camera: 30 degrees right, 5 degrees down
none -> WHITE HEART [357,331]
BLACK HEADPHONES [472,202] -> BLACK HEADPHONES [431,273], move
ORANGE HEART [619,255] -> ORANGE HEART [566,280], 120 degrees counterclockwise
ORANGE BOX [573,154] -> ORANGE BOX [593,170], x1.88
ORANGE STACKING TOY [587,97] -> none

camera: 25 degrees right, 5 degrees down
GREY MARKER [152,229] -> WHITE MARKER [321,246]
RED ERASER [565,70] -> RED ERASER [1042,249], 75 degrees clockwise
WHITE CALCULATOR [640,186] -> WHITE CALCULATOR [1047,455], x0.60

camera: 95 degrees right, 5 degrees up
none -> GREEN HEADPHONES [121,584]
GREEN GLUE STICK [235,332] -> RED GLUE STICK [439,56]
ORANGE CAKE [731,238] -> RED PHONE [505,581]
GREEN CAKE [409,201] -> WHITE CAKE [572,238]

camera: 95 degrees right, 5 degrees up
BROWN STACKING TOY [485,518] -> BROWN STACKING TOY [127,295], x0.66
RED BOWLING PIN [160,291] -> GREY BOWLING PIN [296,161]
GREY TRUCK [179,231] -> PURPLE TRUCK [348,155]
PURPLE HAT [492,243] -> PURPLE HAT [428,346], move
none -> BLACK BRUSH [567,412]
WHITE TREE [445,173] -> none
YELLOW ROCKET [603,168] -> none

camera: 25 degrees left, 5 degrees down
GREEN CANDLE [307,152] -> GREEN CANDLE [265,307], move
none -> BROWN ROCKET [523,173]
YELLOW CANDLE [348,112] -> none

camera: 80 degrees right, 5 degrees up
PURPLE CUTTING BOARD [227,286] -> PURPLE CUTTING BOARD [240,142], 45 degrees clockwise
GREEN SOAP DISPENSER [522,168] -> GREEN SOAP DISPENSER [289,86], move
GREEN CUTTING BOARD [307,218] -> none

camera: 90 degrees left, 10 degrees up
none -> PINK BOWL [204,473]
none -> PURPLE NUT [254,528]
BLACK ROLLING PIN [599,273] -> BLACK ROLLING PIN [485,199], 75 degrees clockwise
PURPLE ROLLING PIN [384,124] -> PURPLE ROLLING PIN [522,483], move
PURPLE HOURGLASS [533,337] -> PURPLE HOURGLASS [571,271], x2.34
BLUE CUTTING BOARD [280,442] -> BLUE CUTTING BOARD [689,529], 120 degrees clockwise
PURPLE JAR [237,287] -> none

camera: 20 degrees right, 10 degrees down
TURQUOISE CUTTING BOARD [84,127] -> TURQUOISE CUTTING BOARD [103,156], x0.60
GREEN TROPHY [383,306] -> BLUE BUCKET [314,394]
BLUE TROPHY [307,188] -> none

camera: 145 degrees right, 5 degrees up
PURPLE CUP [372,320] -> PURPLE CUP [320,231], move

----

The first line of the entries, the line with "ORANGE BOX [573,154]", and every line between them should be retyped exactly, and nothing else.

camera: 30 degrees right, 5 degrees down
none -> WHITE HEART [357,331]
BLACK HEADPHONES [472,202] -> BLACK HEADPHONES [431,273], move
ORANGE HEART [619,255] -> ORANGE HEART [566,280], 120 degrees counterclockwise
ORANGE BOX [573,154] -> ORANGE BOX [593,170], x1.88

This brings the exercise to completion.